### [Prompt]
Lines from the material below that hold the string "théière" are what is needed; copy each of them.

### [Material provided]
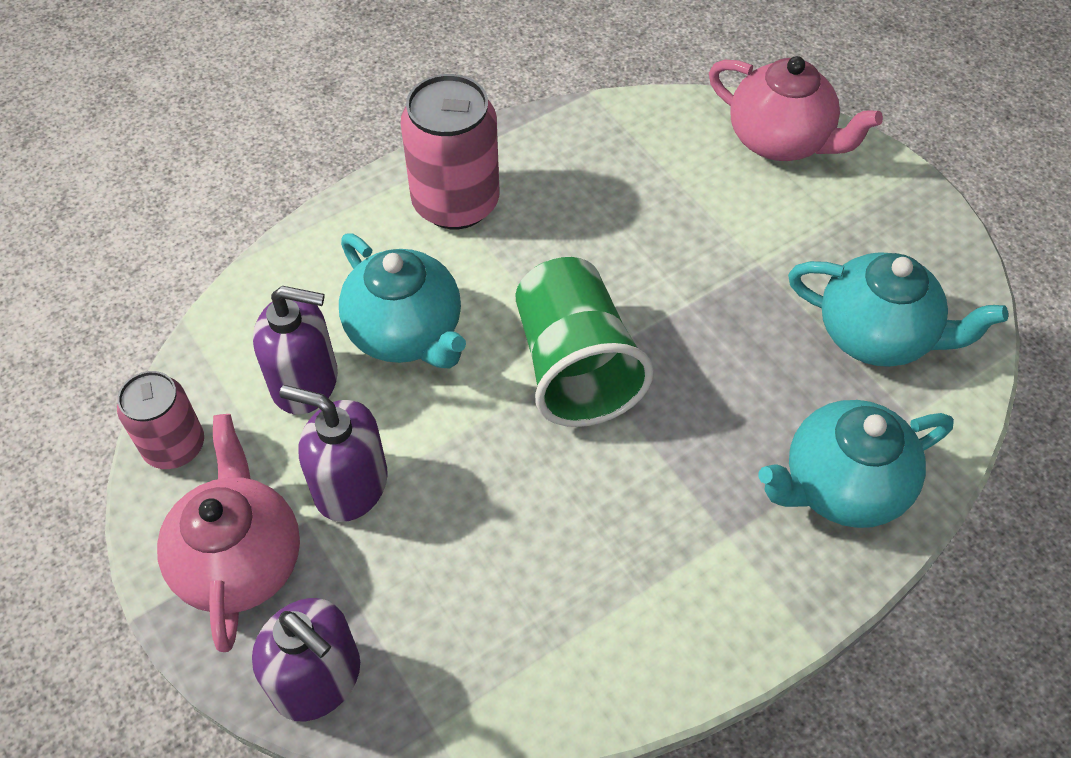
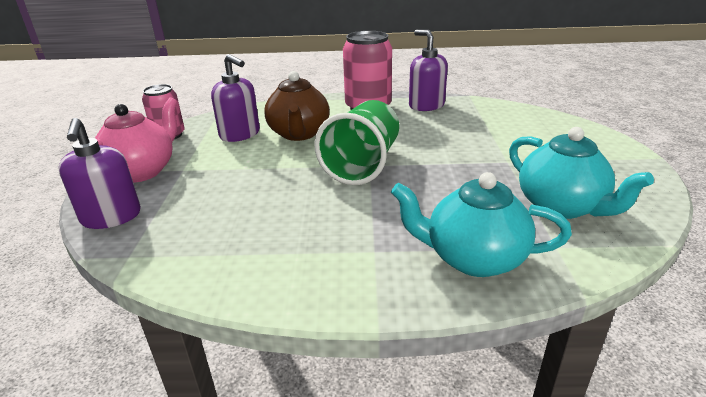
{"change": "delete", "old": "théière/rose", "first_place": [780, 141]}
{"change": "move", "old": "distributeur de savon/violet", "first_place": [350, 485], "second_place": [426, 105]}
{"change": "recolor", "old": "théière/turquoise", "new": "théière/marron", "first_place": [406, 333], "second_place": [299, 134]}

### [Written reply]
{"change": "delete", "old": "théière/rose", "first_place": [780, 141]}
{"change": "recolor", "old": "théière/turquoise", "new": "théière/marron", "first_place": [406, 333], "second_place": [299, 134]}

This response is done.